## begin Data

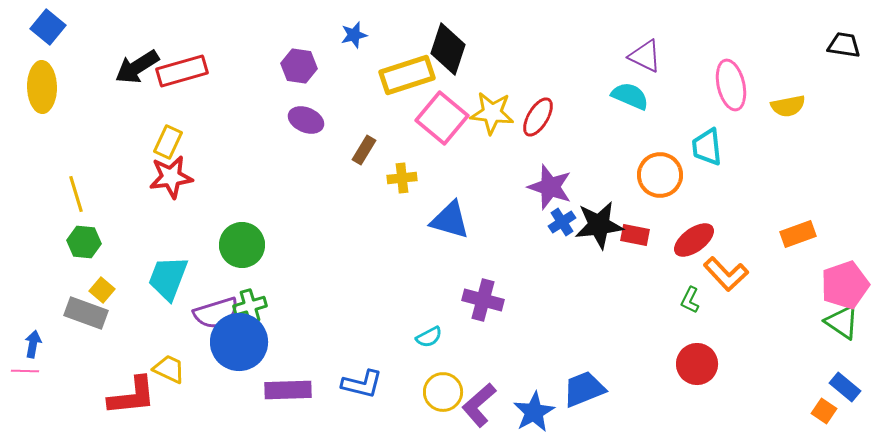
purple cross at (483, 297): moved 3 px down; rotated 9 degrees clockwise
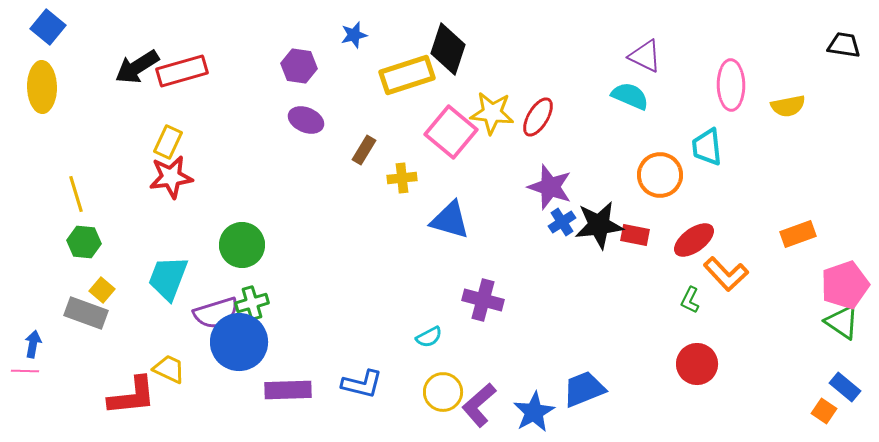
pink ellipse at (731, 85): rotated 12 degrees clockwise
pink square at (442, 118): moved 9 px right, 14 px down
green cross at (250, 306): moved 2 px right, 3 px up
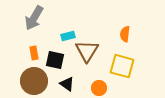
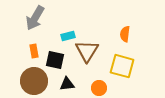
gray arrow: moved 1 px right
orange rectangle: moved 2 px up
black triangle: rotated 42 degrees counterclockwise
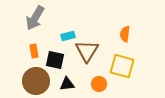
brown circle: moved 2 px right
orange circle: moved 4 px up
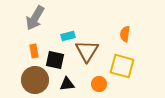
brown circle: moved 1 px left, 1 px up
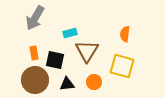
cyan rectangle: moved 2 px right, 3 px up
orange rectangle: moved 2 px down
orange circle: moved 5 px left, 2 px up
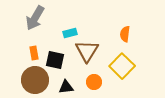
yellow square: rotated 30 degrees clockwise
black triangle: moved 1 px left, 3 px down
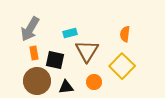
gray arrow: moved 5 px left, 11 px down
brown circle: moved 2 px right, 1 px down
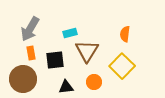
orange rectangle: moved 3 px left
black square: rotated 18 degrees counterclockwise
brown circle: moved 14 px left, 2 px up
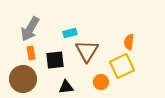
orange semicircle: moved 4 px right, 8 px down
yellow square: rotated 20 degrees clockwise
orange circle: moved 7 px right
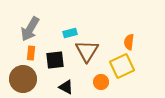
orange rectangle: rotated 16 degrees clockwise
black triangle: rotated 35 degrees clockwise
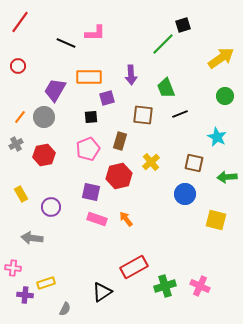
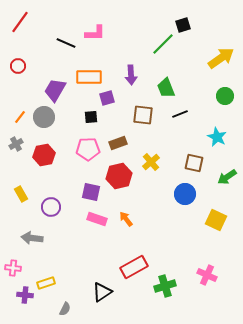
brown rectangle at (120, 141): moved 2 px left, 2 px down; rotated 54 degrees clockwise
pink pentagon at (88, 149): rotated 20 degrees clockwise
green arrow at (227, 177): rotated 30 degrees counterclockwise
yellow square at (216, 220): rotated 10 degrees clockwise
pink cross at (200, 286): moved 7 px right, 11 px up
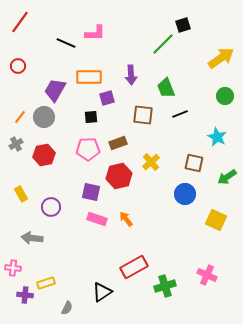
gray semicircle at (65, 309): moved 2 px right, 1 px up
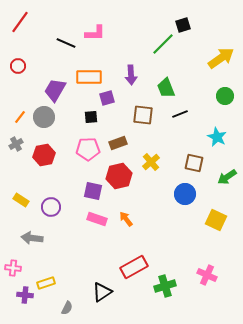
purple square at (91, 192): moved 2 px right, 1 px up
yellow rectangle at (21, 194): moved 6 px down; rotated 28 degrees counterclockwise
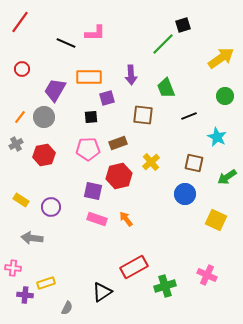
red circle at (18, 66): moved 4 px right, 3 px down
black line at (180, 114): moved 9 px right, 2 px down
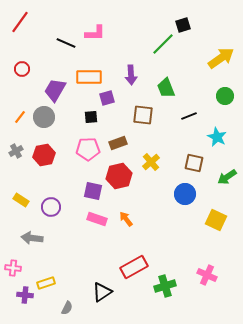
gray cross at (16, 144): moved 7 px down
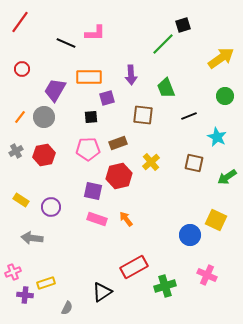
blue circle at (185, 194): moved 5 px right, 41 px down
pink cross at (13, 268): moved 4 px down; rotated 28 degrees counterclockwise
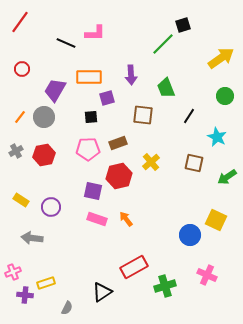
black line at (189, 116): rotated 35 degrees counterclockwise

## end Data
## begin Data

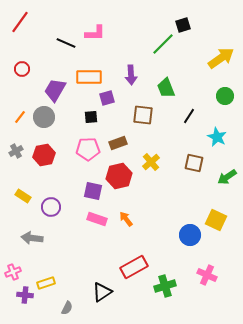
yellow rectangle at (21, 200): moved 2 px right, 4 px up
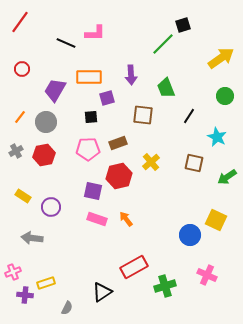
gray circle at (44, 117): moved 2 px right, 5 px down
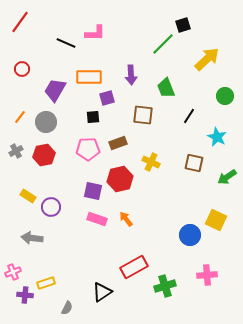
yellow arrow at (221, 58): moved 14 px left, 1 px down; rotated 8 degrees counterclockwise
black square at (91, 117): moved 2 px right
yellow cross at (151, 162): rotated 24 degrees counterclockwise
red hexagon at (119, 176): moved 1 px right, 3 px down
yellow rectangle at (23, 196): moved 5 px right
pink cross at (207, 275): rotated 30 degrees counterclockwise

## end Data

### Task requirements
Arrange the entries as a Markdown table with columns Row and Line, one numbered row per line, starting at the line containing "gray semicircle at" and ending at the line containing "black line at (180, 114): moved", both included. Skip blank lines and leave the pictures out.

### Answer
| Row | Line |
|---|---|
| 1 | gray semicircle at (65, 309): moved 2 px right, 1 px up |
| 2 | purple square at (91, 192): moved 2 px right, 1 px up |
| 3 | yellow rectangle at (21, 194): moved 6 px down; rotated 28 degrees counterclockwise |
| 4 | red circle at (18, 66): moved 4 px right, 3 px down |
| 5 | black line at (180, 114): moved 9 px right, 2 px down |